▶ **WHAT TO PRODUCE**
Every line of the listing below must be printed again exactly, apart from its pictures.

▶ **DATASET RECORDS**
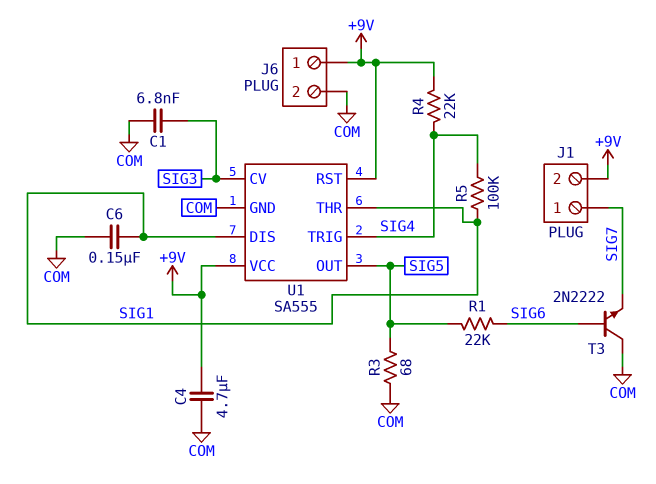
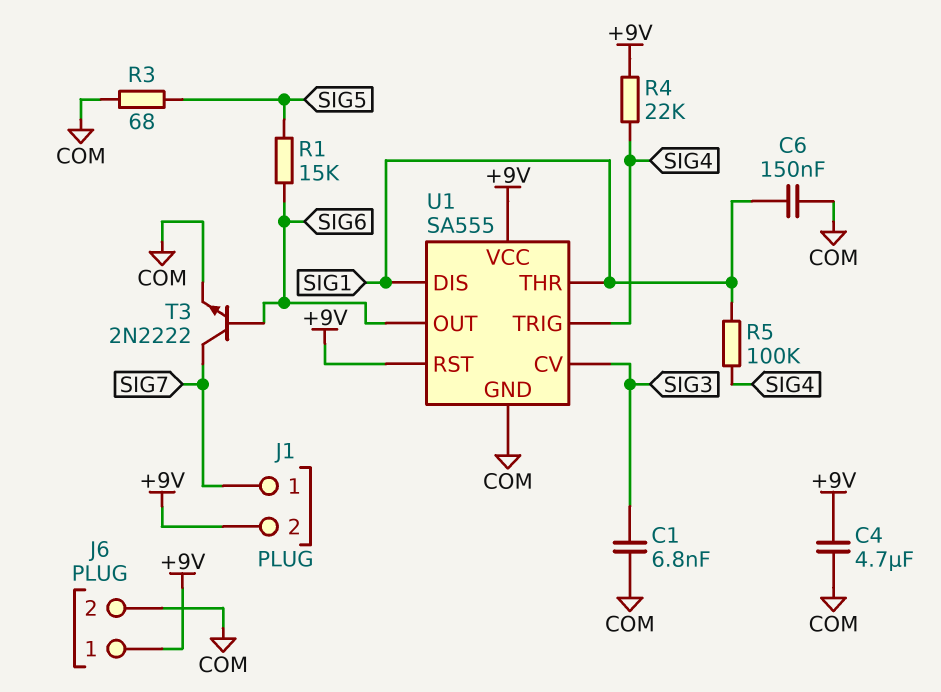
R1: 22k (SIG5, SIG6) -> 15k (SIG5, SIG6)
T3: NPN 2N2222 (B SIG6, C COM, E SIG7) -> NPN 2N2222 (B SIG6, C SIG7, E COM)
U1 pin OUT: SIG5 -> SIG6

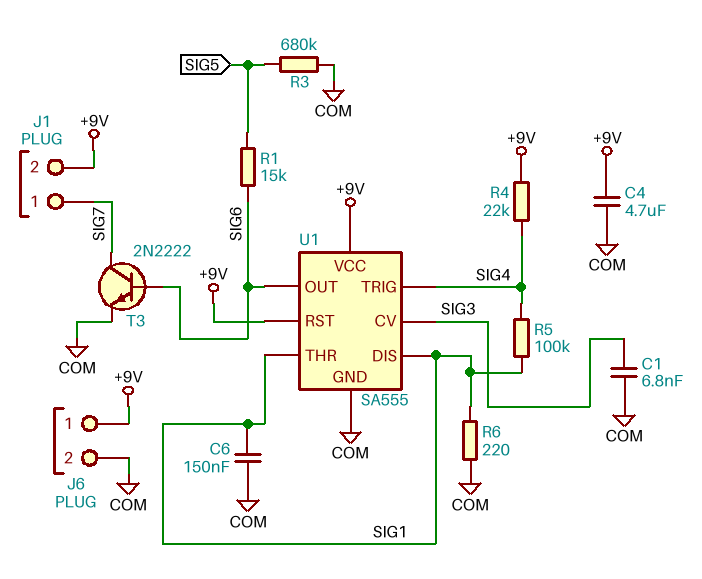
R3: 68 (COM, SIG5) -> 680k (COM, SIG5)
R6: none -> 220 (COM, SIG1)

▶ **EXERCISE RESULT**
R1: 22k (SIG5, SIG6) -> 15k (SIG5, SIG6)
T3: NPN 2N2222 (B SIG6, C COM, E SIG7) -> NPN 2N2222 (B SIG6, C SIG7, E COM)
U1 pin OUT: SIG5 -> SIG6

R3: 68 (COM, SIG5) -> 680k (COM, SIG5)
R6: none -> 220 (COM, SIG1)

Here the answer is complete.